- [Goal]
Pick out and copy every line of the records that contains the word "pentagon". Case counts.

- [Record extracts]
•••••
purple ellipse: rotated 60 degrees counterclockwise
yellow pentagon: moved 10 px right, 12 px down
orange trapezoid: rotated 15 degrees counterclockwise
•••••
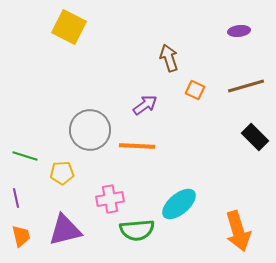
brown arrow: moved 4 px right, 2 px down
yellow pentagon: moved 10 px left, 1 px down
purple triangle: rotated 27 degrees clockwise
•••••
- [Full solution]
yellow pentagon: moved 10 px right, 12 px down
yellow pentagon: moved 10 px left, 1 px down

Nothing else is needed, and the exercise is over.